■ DIRECTIVE ■
Quote the records beneath, complete and exact. Leave out images.

■ Before-and-after scene images ■

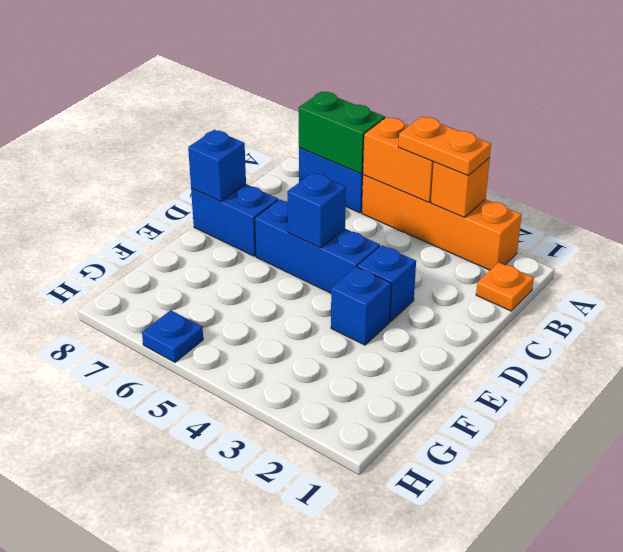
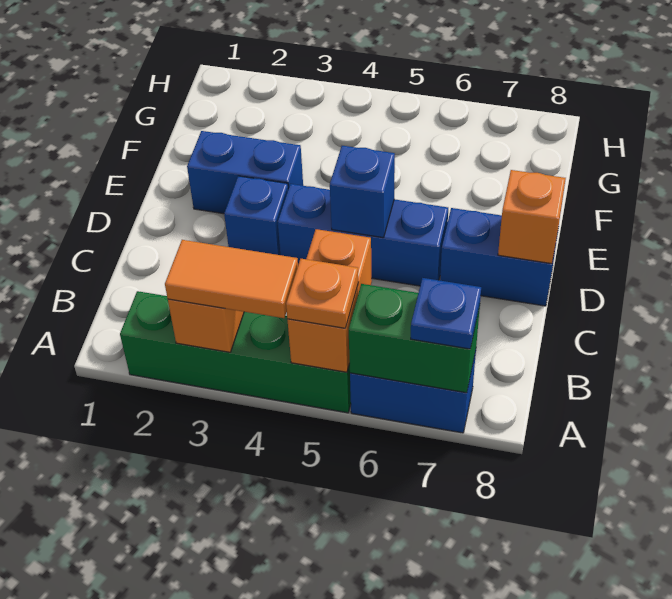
orange 1x4 brick [362,175,522,270] -> green 1x4 brick [120,291,351,413]
orange 1x2 plate [398,117,491,176] -> orange 1x2 tile [165,240,298,318]
orange 1x2 brick [363,117,434,202] -> orange 1x2 brick turned to [287,229,372,372]
orange 1x1 plate [476,262,534,311] -> orange 1x1 plate moved to [286,259,358,328]
blue 1x1 brick [188,130,246,202] -> orange 1x1 brick [498,170,566,264]
blue 1x1 brick [331,267,391,345] -> blue 1x2 brick [187,131,303,214]
blue 1x1 plate [142,310,203,362] -> blue 1x1 plate moved to [411,278,481,349]

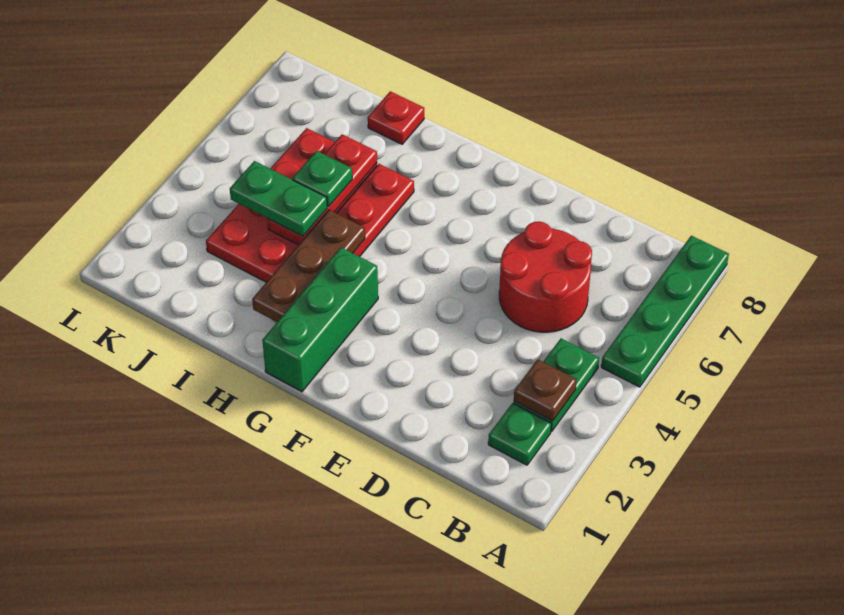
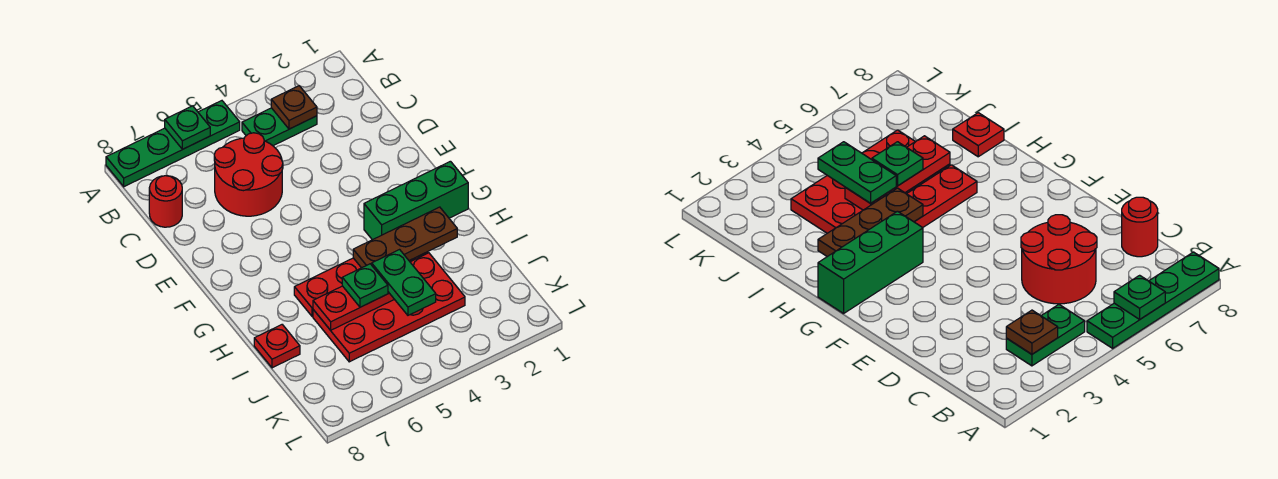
green 1x1 plate [488,403,551,465] -> green 1x1 plate moved to [165,106,210,149]
none -> red 1x1 round brick [149,176,182,227]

■ WRITTEN ANSWER ■
orange 1x4 brick [362,175,522,270] -> green 1x4 brick [120,291,351,413]
orange 1x2 plate [398,117,491,176] -> orange 1x2 tile [165,240,298,318]
orange 1x2 brick [363,117,434,202] -> orange 1x2 brick turned to [287,229,372,372]
orange 1x1 plate [476,262,534,311] -> orange 1x1 plate moved to [286,259,358,328]
blue 1x1 brick [188,130,246,202] -> orange 1x1 brick [498,170,566,264]
blue 1x1 brick [331,267,391,345] -> blue 1x2 brick [187,131,303,214]
blue 1x1 plate [142,310,203,362] -> blue 1x1 plate moved to [411,278,481,349]

green 1x1 plate [488,403,551,465] -> green 1x1 plate moved to [165,106,210,149]
none -> red 1x1 round brick [149,176,182,227]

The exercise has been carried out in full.